Omitting all images, transcribe the entries word for word.

[Difference listings]
....................
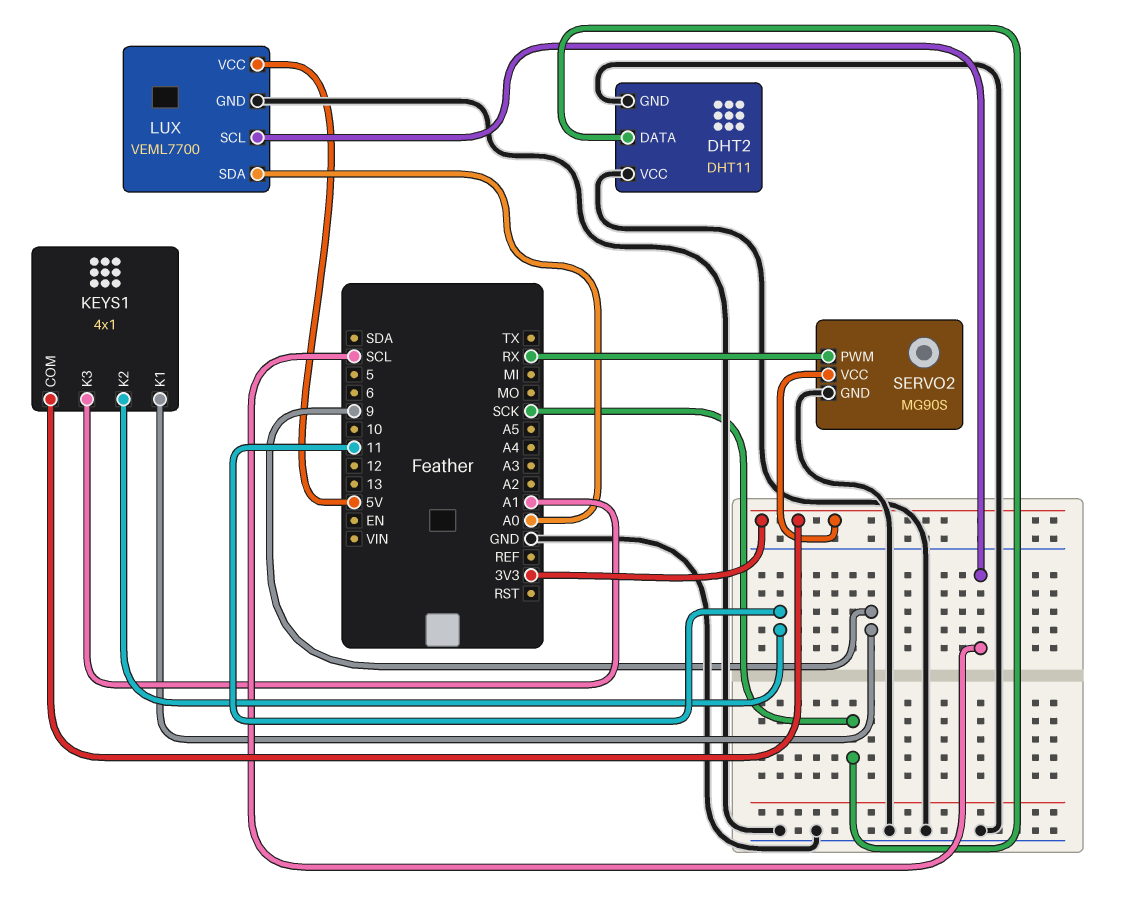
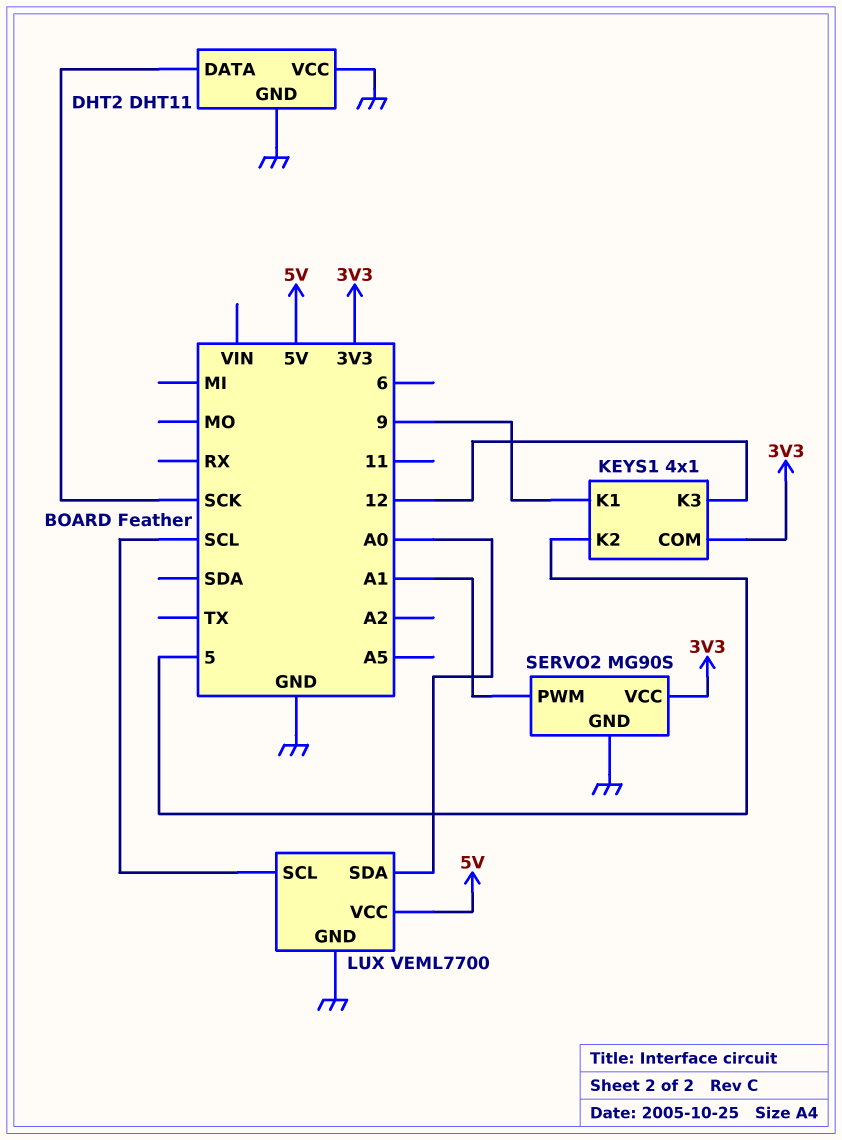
KEYS1 pin K2: 11 -> 5
KEYS1 pin K3: A1 -> 12
SERVO2 pin PWM: RX -> A1

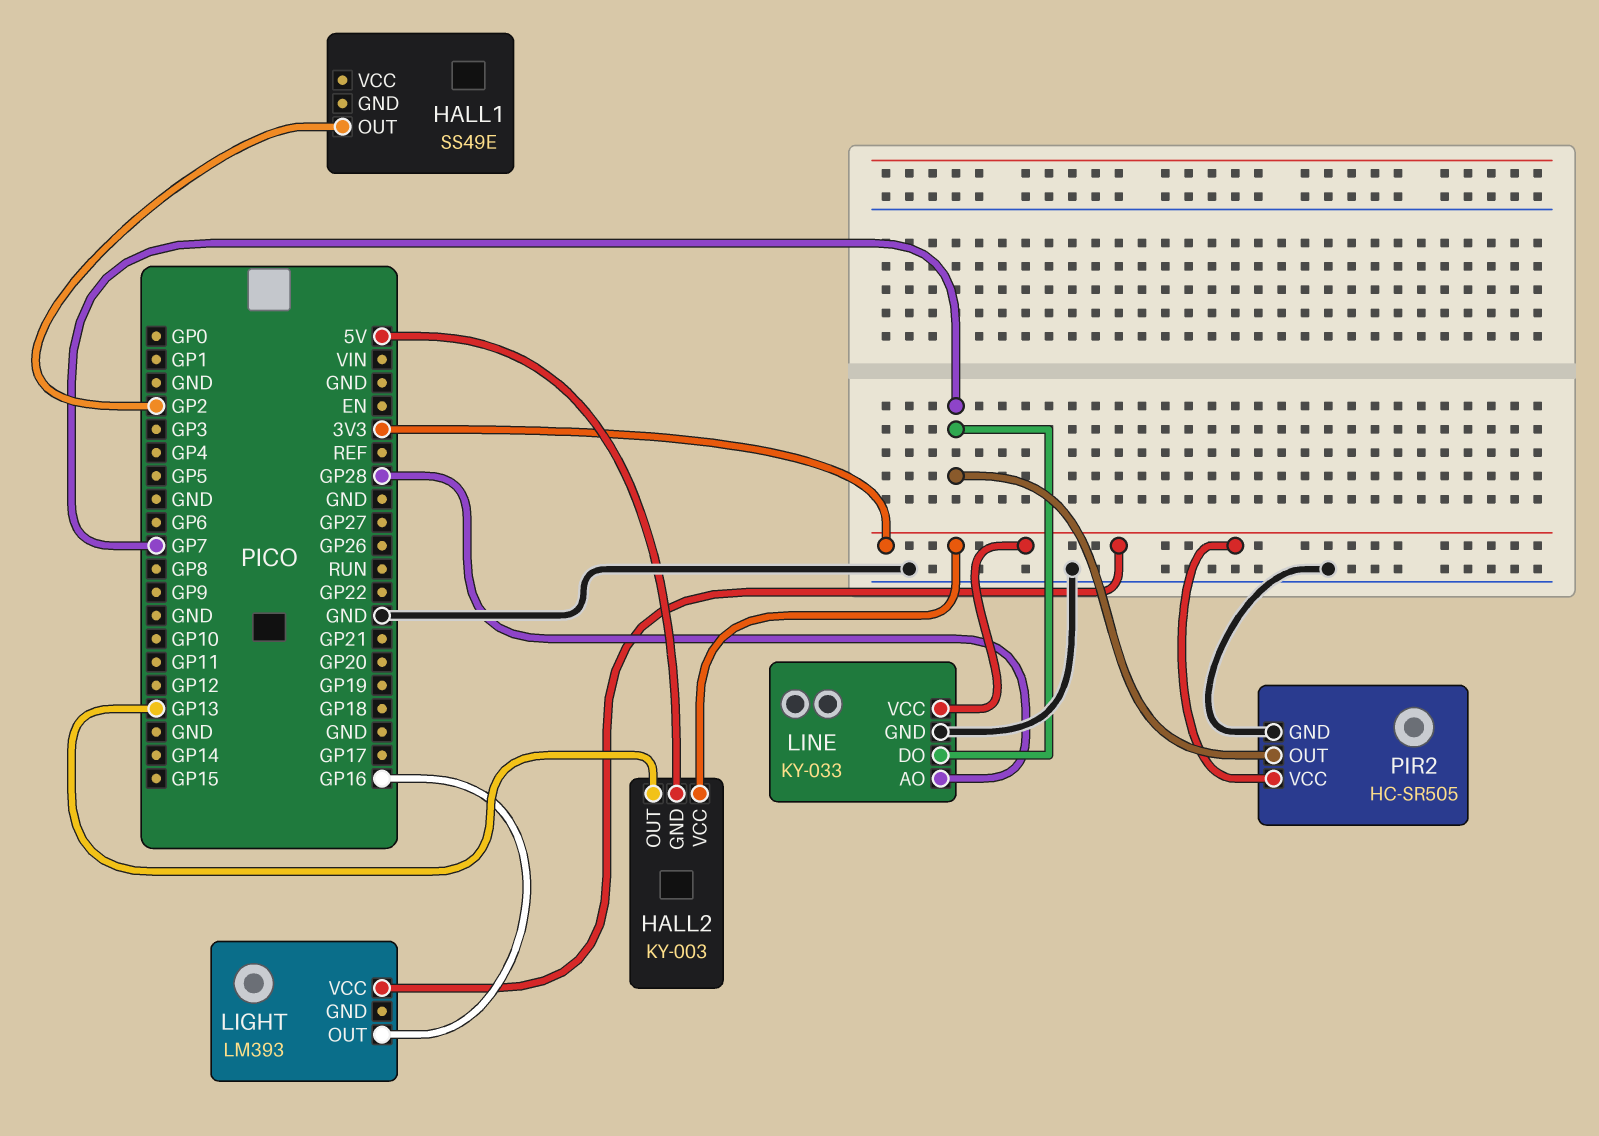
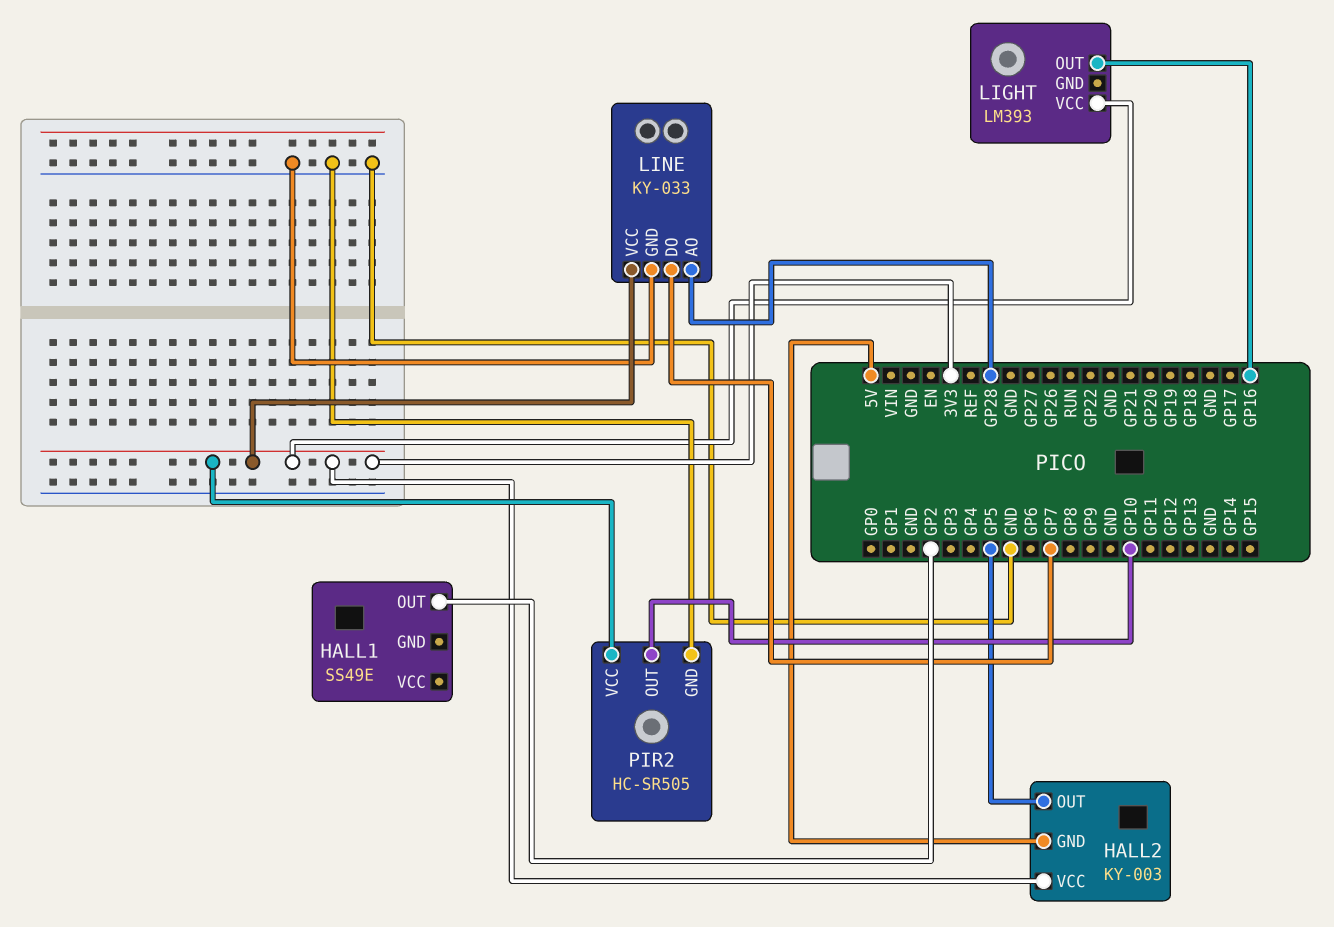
HALL2 pin OUT: GP13 -> GP5
PIR2 pin OUT: GP7 -> GP10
....................
*Answer area:*
KEYS1 pin K2: 11 -> 5
KEYS1 pin K3: A1 -> 12
SERVO2 pin PWM: RX -> A1

HALL2 pin OUT: GP13 -> GP5
PIR2 pin OUT: GP7 -> GP10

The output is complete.